--- Data records ---

-- -- --

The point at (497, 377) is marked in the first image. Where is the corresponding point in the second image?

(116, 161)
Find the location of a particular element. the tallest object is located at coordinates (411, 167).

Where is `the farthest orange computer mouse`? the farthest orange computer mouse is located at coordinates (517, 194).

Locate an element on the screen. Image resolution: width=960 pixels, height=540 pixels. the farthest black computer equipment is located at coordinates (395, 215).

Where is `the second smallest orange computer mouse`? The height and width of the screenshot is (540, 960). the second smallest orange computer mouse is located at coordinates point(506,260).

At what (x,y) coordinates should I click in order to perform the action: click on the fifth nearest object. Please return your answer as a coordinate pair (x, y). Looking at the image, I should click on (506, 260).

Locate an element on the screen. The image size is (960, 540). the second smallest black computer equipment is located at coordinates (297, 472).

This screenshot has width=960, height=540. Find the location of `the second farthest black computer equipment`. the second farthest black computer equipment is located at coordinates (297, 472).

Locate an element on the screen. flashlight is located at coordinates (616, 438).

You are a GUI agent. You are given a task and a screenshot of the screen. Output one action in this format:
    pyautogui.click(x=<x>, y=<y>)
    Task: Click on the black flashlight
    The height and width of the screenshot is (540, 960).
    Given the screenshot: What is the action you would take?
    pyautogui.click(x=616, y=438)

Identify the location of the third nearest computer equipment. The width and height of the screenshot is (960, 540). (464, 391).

-- -- --

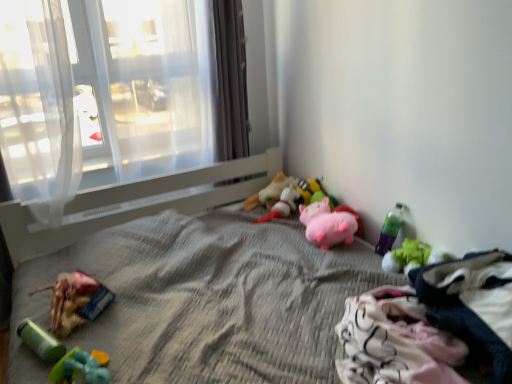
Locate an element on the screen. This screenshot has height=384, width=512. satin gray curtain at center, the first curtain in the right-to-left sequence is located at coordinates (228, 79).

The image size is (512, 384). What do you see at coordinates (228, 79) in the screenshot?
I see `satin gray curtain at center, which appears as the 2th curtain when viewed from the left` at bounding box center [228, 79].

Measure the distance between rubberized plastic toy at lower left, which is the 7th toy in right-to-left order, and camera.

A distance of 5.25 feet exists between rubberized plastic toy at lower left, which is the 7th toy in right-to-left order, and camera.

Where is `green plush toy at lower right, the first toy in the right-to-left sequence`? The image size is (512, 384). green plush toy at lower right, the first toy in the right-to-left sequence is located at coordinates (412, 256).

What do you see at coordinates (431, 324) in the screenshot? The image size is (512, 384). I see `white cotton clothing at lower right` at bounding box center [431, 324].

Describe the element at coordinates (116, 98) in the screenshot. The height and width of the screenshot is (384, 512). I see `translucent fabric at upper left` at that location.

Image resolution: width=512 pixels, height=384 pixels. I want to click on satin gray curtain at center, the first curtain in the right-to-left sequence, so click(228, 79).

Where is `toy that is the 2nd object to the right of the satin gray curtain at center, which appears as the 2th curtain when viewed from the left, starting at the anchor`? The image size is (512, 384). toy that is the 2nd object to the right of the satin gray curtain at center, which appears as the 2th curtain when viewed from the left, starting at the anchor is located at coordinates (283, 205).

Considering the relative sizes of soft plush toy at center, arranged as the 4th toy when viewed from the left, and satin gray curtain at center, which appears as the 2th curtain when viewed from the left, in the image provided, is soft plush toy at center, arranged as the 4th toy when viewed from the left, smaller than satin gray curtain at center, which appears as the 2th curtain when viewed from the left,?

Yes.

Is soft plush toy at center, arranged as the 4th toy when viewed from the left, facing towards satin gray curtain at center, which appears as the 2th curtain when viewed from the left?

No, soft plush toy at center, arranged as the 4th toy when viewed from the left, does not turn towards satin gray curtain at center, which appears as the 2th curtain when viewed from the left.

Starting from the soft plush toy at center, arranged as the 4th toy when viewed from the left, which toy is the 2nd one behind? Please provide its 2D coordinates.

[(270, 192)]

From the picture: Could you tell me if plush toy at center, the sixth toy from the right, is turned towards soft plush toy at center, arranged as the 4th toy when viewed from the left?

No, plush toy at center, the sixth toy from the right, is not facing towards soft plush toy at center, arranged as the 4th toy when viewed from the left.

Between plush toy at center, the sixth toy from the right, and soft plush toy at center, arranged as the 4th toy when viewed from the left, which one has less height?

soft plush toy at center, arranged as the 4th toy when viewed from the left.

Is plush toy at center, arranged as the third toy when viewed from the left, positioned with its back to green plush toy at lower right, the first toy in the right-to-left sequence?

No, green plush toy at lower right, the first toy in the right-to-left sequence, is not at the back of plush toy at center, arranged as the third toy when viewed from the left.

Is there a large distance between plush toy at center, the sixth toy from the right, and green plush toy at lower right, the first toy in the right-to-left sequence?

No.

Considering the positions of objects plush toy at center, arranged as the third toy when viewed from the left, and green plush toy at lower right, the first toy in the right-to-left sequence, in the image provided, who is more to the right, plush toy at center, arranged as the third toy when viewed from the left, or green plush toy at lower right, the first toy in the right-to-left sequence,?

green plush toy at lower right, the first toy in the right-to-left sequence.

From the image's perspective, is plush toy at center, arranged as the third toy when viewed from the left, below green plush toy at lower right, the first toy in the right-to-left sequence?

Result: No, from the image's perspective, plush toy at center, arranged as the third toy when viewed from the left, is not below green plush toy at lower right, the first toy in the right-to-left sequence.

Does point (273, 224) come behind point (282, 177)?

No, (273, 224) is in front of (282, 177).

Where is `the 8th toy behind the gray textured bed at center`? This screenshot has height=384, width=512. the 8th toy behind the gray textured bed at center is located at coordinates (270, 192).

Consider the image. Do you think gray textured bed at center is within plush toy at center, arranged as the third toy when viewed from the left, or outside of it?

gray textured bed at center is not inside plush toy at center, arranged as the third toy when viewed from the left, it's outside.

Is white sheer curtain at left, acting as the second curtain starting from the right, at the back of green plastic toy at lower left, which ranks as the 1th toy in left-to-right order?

-- -- --

--- What to do ---
Copy out word for word the lines of the material starting with the one containing "The point at" and going on through the one containing "Locate an element on the screen. The".

--- Exercise response ---
The point at (497, 377) is marked in the first image. Where is the corresponding point in the second image?

(116, 161)
Find the location of a particular element. the tallest object is located at coordinates (411, 167).

Where is `the farthest orange computer mouse`? the farthest orange computer mouse is located at coordinates (517, 194).

Locate an element on the screen. Image resolution: width=960 pixels, height=540 pixels. the farthest black computer equipment is located at coordinates (395, 215).

Where is `the second smallest orange computer mouse`? The height and width of the screenshot is (540, 960). the second smallest orange computer mouse is located at coordinates point(506,260).

At what (x,y) coordinates should I click in order to perform the action: click on the fifth nearest object. Please return your answer as a coordinate pair (x, y). Looking at the image, I should click on (506, 260).

Locate an element on the screen. The image size is (960, 540). the second smallest black computer equipment is located at coordinates (297, 472).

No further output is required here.